(Exercise inputs begins)

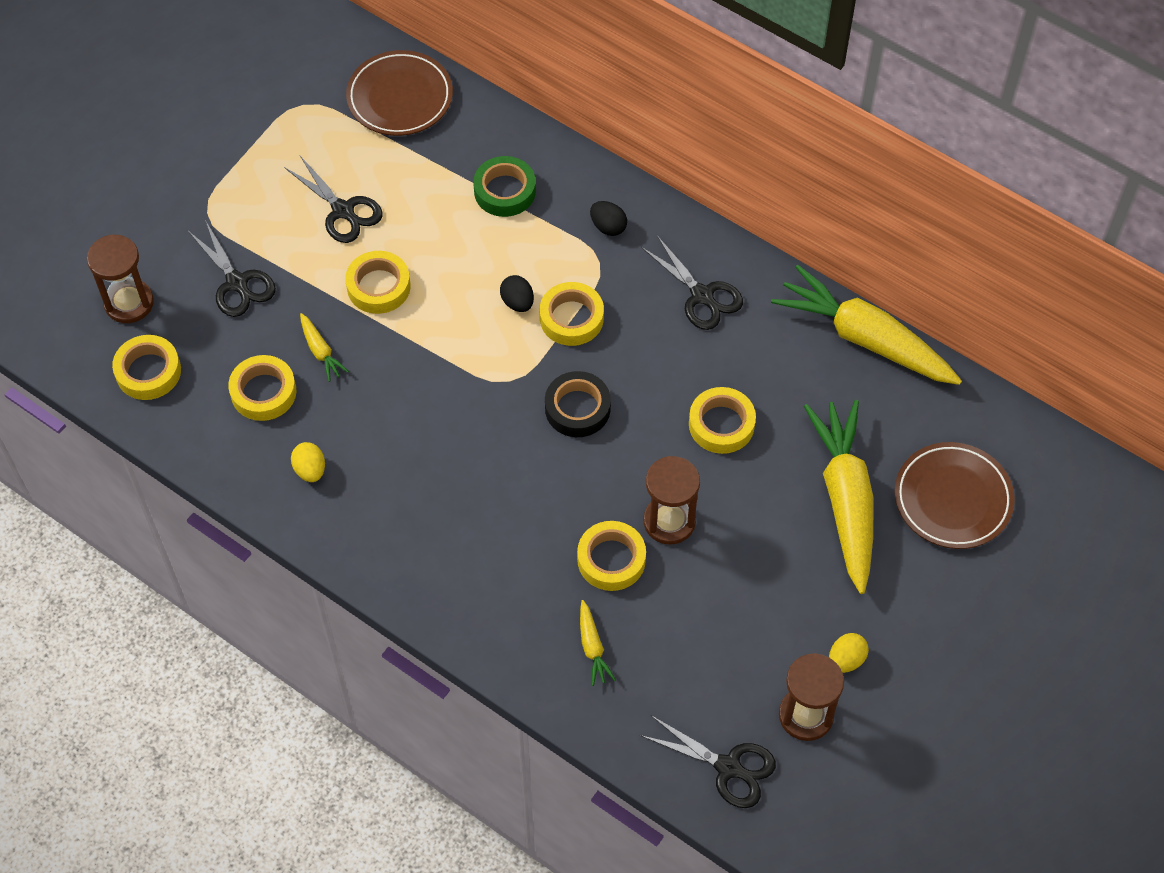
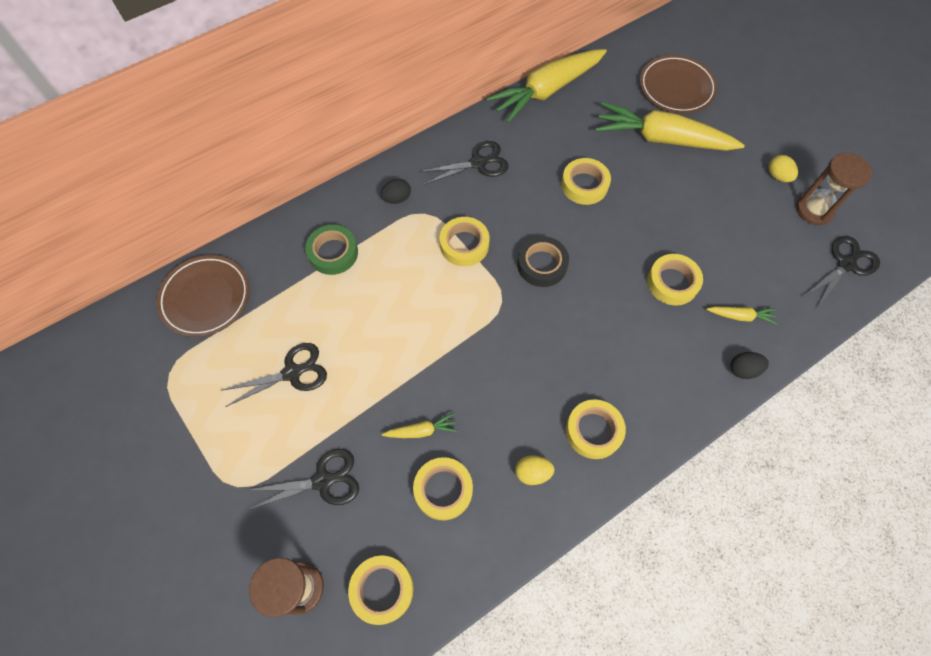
camera: 70 degrees left, 5 degrees up
(378, 286) = (378, 367): yellow tape -> yellow tape (593, 431)
(517, 302) = (436, 275): black egg -> black egg (743, 369)
(669, 521) = (651, 238): brown hourglass -> none

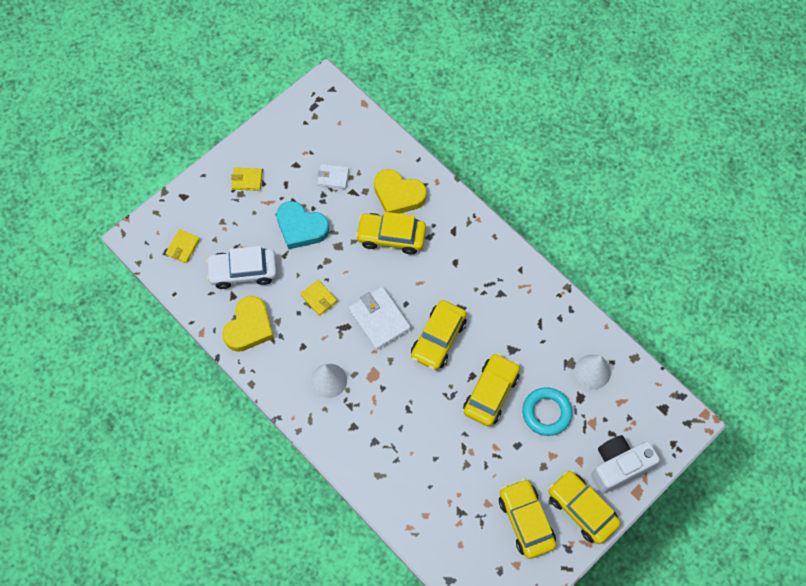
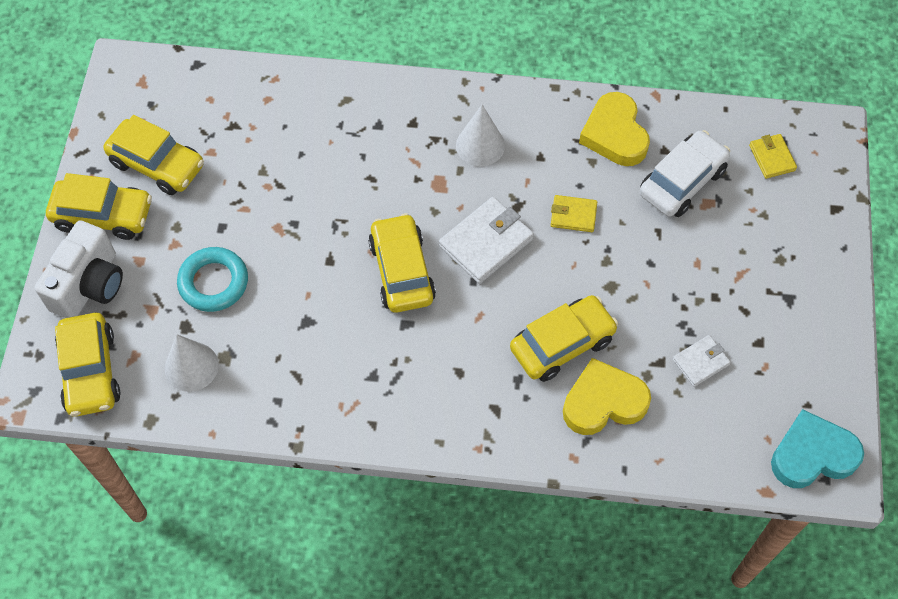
camera: 140 degrees right, 5 degrees down
(247, 180) = (791, 280): yellow wallet -> none
(301, 227) = (673, 275): turquoise heart -> turquoise heart (812, 455)
(379, 319) = (486, 242): white wallet -> white wallet turned 60 degrees counterclockwise
(490, 393) = (294, 258): yellow car -> yellow car (90, 371)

(Exercise inputs ends)

Word for word, restate only the lines from the one containing "(301, 227) = (673, 275): turquoise" through the last line of the entries, with both ends kept.

(301, 227) = (673, 275): turquoise heart -> turquoise heart (812, 455)
(379, 319) = (486, 242): white wallet -> white wallet turned 60 degrees counterclockwise
(490, 393) = (294, 258): yellow car -> yellow car (90, 371)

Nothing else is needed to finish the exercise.